YOUR INSTRUCTIONS —
Please write out every entry below exactly, leaving out any pictures.

[Opening RECORDS section]

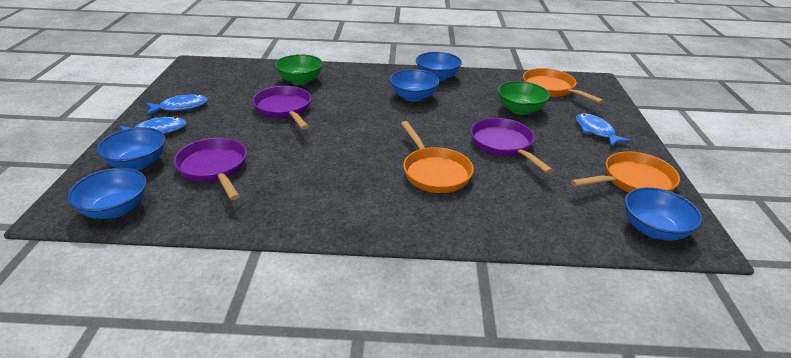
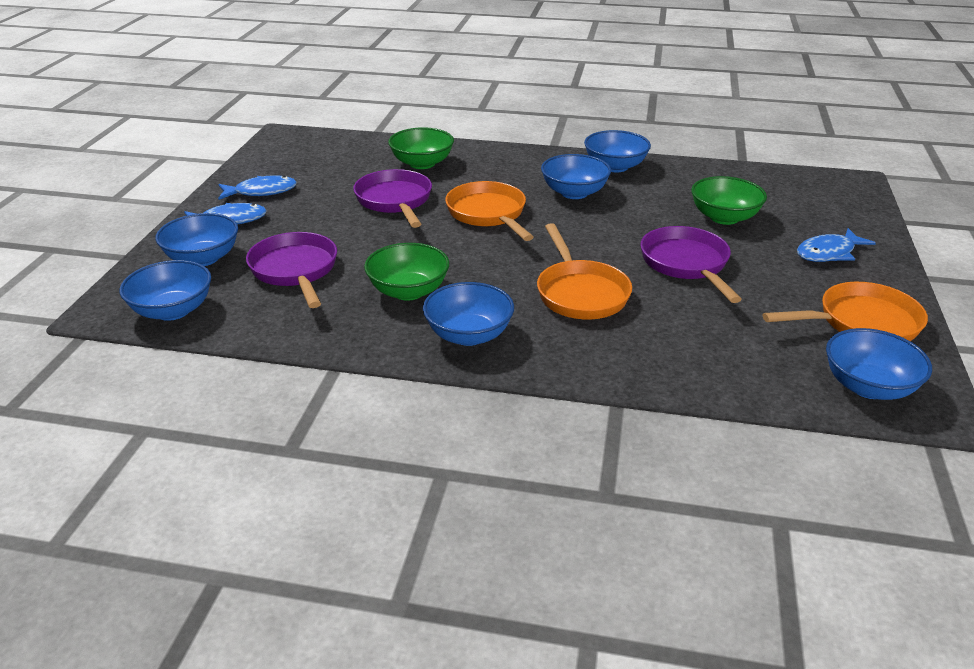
camera: 10 degrees right, 0 degrees up
orange pan [523,68,604,104] -> orange pan moved to [445,181,533,241]
blue fish [576,113,631,147] -> blue fish turned 105 degrees counterclockwise [797,228,876,262]
none -> green bowl [364,243,449,300]
none -> blue bowl [423,282,514,346]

[Closing RECORDS section]

WRITTEN SOLUTION —
camera: 10 degrees right, 0 degrees up
orange pan [523,68,604,104] -> orange pan moved to [445,181,533,241]
blue fish [576,113,631,147] -> blue fish turned 105 degrees counterclockwise [797,228,876,262]
none -> green bowl [364,243,449,300]
none -> blue bowl [423,282,514,346]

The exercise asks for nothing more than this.